▶ TASK BRIEF
The answer must be an exact copy of the lines from the one containing "plant: (87, 298) -> (447, 81), moved" through the last line of the records, with the pictures left out.

Stored dataset items
[Start of section]

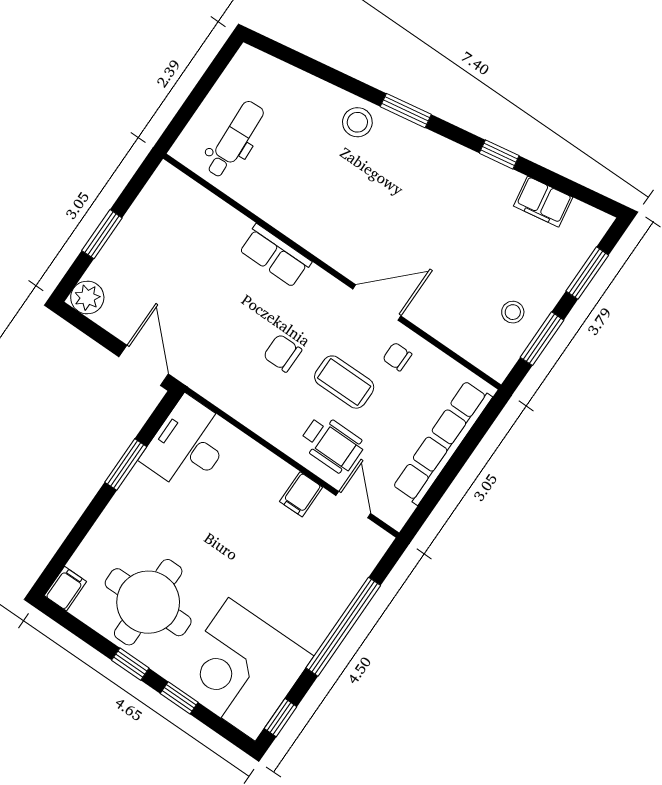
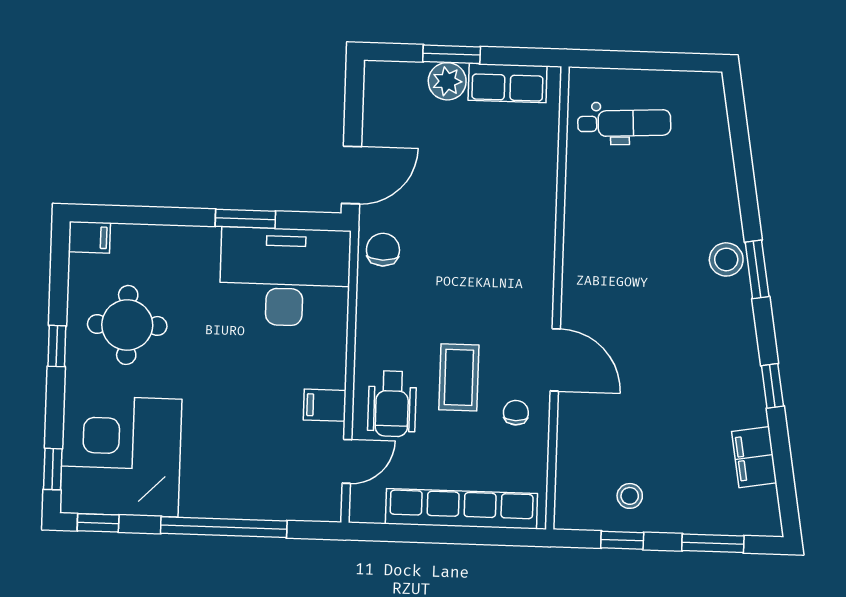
stool: (357, 122) -> (726, 259), moved
row of seats: (275, 256) -> (508, 83), moved, turned -90
plant: (87, 298) -> (447, 81), moved
window: (542, 339) -> (622, 540), width x0.67
chair: (282, 353) -> (383, 250), moved
desk: (188, 445) -> (285, 277), width x1.36, depth x1.30
round table: (148, 602) -> (127, 325), width x0.73, depth x0.73
window: (179, 698) -> (53, 469), moved

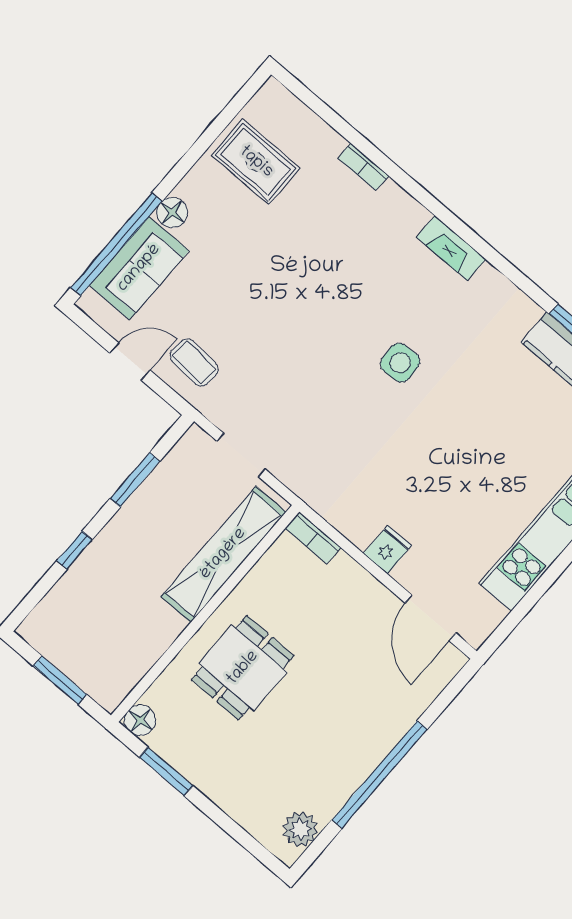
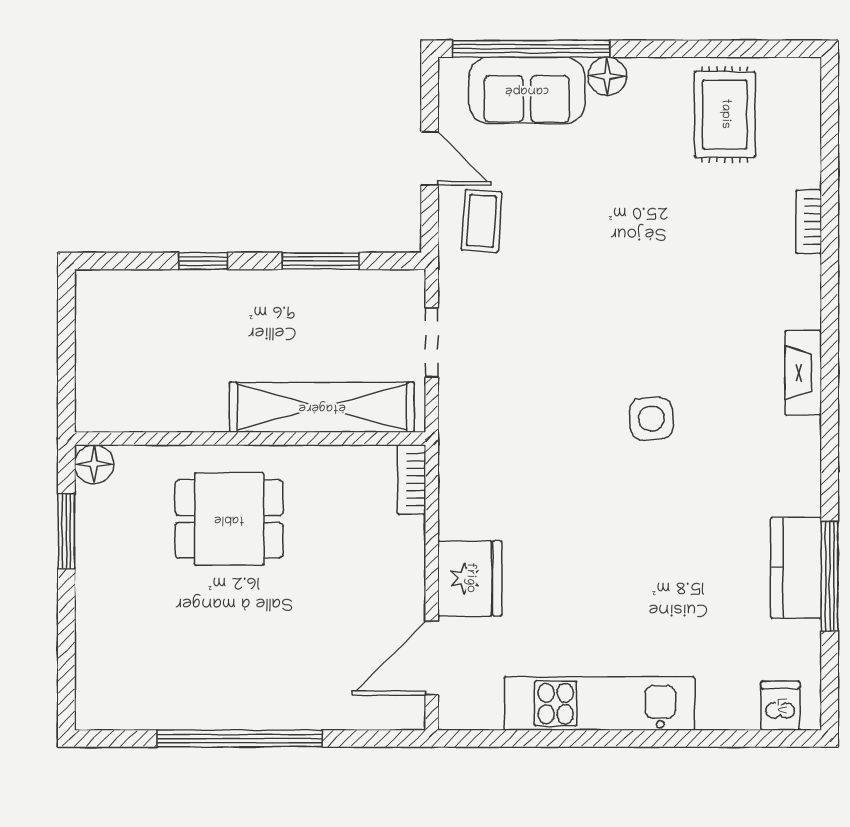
fridge: (387, 550) -> (470, 578), width x1.88, depth x1.34
window: (60, 680) -> (66, 354), removed
plant: (300, 829) -> (122, 708), removed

[End of section]

▶ TASK RESULT
plant: (87, 298) -> (447, 81), moved
window: (542, 339) -> (622, 540), width x0.67
chair: (282, 353) -> (383, 250), moved
desk: (188, 445) -> (285, 277), width x1.36, depth x1.30
round table: (148, 602) -> (127, 325), width x0.73, depth x0.73
window: (179, 698) -> (53, 469), moved

fridge: (387, 550) -> (470, 578), width x1.88, depth x1.34
window: (60, 680) -> (66, 354), removed
plant: (300, 829) -> (122, 708), removed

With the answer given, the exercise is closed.